--- TASK DIRECTIONS ---
Of all the entries below, only the lines from the one with "camera: 25 degrees left, 0 degrees up" up to and including the one with "(139, 201) = (190, 165): brown ring -> none" are to be duplicated exactly.

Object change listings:
# # # #
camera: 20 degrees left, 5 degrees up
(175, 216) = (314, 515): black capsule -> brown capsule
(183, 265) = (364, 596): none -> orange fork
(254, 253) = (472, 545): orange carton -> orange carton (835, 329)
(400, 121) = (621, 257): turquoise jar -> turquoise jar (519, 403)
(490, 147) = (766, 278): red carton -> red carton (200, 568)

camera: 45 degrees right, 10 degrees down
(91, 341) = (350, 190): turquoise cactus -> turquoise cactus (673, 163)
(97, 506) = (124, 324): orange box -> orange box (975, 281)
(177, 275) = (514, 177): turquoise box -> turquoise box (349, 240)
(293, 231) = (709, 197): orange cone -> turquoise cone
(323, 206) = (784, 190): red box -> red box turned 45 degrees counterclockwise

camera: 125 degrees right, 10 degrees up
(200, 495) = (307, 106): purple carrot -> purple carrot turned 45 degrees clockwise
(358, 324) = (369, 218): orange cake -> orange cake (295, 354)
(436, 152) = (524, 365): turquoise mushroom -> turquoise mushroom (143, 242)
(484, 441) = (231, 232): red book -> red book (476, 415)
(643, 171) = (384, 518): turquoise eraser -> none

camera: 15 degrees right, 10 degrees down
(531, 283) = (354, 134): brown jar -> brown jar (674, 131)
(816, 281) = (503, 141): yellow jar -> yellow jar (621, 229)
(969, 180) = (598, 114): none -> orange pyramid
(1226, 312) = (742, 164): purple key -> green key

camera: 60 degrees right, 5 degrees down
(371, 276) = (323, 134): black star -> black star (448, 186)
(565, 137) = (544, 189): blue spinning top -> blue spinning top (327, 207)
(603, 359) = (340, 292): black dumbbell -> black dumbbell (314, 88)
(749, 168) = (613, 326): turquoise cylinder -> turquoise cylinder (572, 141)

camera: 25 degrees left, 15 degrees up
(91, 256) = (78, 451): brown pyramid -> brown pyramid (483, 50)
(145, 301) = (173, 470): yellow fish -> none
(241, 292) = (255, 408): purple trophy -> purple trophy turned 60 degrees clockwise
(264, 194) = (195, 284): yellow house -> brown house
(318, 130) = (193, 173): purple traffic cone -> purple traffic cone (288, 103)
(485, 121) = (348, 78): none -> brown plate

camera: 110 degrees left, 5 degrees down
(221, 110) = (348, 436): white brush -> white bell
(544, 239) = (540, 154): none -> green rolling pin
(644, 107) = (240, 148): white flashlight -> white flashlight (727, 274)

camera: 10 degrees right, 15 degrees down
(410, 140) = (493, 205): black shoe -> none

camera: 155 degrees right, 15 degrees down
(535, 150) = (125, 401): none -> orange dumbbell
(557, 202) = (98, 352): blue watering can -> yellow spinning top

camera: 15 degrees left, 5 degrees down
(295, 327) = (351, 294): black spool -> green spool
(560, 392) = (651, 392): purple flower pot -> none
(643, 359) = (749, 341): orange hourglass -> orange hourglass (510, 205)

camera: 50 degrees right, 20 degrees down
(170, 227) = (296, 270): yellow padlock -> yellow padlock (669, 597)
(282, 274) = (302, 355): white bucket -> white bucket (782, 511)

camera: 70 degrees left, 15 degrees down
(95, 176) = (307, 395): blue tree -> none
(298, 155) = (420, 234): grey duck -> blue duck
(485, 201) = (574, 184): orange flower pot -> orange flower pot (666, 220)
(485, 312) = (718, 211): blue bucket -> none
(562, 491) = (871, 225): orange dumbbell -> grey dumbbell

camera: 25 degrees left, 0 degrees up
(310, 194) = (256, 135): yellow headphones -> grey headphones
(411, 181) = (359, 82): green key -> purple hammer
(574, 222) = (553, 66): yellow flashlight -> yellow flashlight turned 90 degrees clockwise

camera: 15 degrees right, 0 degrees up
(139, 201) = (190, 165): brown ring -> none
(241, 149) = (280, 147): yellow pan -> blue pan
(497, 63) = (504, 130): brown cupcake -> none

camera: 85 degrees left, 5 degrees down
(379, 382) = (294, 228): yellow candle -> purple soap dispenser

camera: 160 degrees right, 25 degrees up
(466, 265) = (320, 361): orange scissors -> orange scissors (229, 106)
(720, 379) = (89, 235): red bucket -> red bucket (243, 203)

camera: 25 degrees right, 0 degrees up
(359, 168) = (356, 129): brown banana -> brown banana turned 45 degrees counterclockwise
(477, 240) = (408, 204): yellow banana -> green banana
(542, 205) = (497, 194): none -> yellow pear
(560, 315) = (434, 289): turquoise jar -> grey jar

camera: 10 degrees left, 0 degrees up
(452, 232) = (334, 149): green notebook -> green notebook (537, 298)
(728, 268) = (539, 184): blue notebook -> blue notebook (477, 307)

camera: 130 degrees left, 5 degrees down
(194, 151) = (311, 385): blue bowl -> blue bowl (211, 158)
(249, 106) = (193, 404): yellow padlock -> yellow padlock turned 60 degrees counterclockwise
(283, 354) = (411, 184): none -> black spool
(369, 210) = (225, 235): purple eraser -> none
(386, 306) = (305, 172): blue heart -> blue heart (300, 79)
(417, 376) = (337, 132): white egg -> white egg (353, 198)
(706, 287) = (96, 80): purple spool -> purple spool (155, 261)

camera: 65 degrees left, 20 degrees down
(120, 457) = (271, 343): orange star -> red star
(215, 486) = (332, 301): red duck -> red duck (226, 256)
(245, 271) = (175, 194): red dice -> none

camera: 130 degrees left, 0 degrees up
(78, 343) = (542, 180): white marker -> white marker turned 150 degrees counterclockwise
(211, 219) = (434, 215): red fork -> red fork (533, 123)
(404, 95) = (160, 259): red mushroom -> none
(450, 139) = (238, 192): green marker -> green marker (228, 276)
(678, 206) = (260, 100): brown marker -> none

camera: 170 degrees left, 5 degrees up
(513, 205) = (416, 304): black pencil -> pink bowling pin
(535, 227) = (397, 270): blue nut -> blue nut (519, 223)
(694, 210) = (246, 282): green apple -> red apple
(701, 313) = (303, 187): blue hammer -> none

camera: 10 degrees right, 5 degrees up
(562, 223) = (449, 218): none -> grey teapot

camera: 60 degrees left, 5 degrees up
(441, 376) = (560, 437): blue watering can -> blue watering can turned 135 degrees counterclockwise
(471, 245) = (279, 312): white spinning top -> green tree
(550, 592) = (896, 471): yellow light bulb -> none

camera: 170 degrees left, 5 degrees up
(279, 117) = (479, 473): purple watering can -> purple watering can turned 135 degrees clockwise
# # # #
--- ANSWER SPACE ---
camera: 25 degrees left, 0 degrees up
(310, 194) = (256, 135): yellow headphones -> grey headphones
(411, 181) = (359, 82): green key -> purple hammer
(574, 222) = (553, 66): yellow flashlight -> yellow flashlight turned 90 degrees clockwise

camera: 15 degrees right, 0 degrees up
(139, 201) = (190, 165): brown ring -> none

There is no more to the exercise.